WHAT THIS TASK INVOLVES:
Copy out every line holding the string "white" from the records below.

___ DATA SHOWN

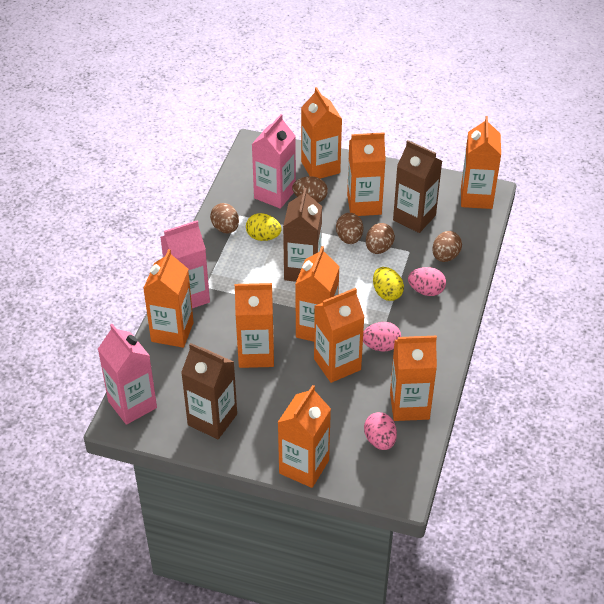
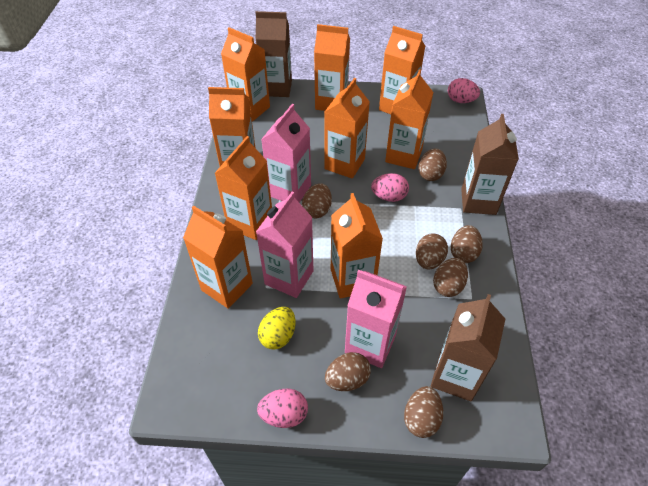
brown egg: 5 -> 7
yellow egg: 2 -> 1

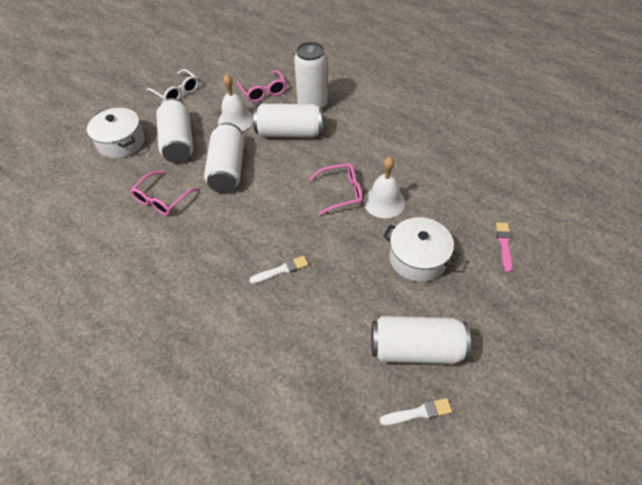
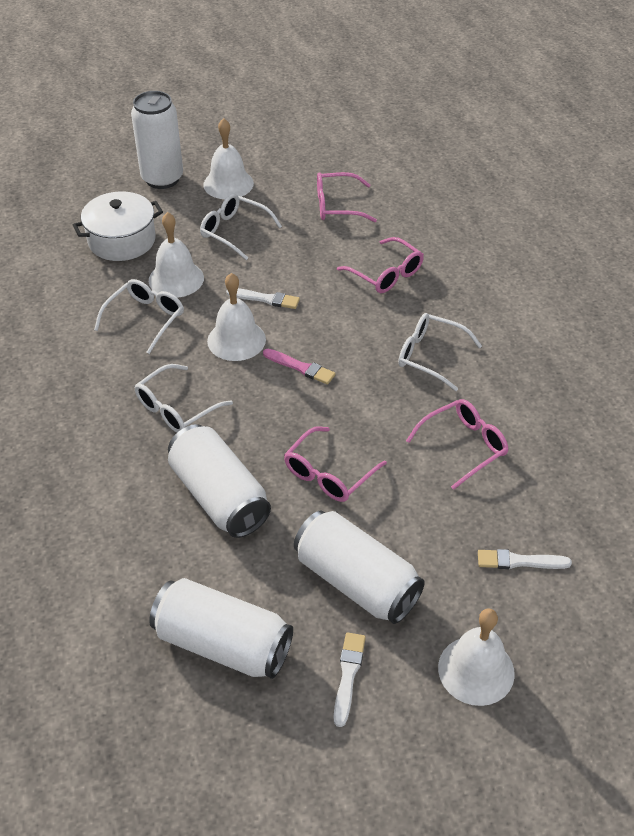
pink glasses: 3 -> 4
white bell: 2 -> 4
white brush: 2 -> 3
white can: 5 -> 4
white glasses: 1 -> 4
white pot: 2 -> 1

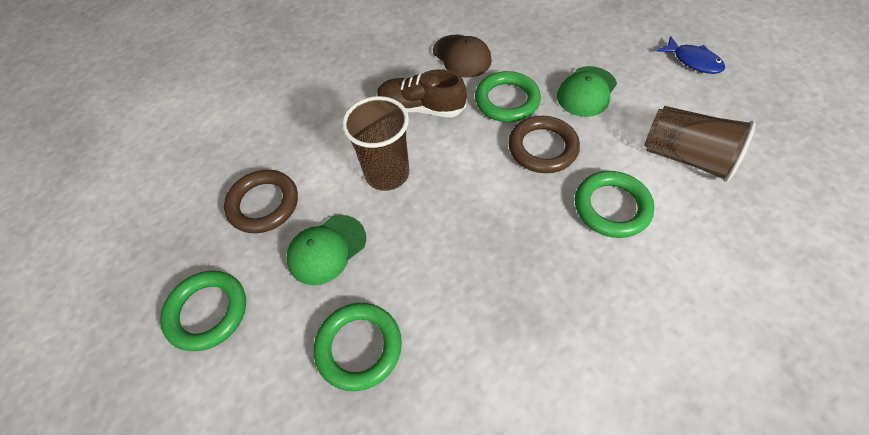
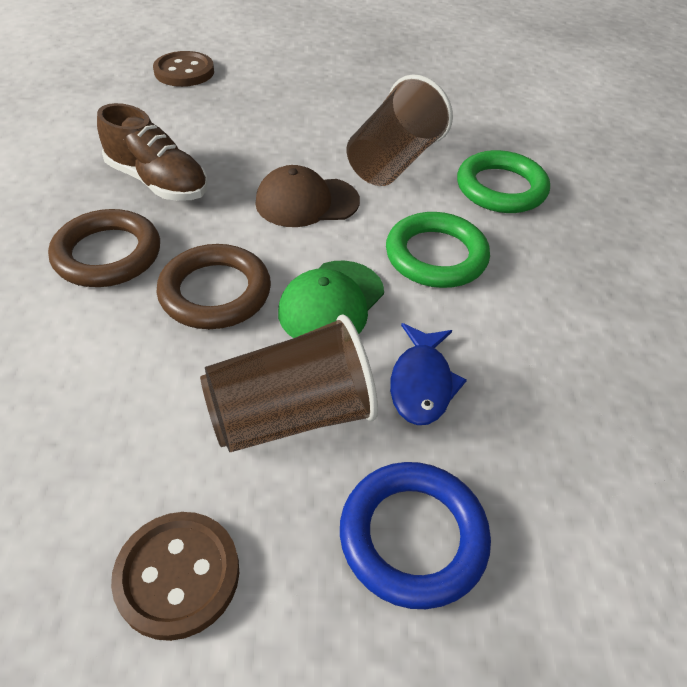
blue ring: 0 -> 1
brown button: 0 -> 2
green cap: 2 -> 1
green ring: 4 -> 2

______

EXERCISE OUTPUT:
white bell: 2 -> 4
white brush: 2 -> 3
white can: 5 -> 4
white glasses: 1 -> 4
white pot: 2 -> 1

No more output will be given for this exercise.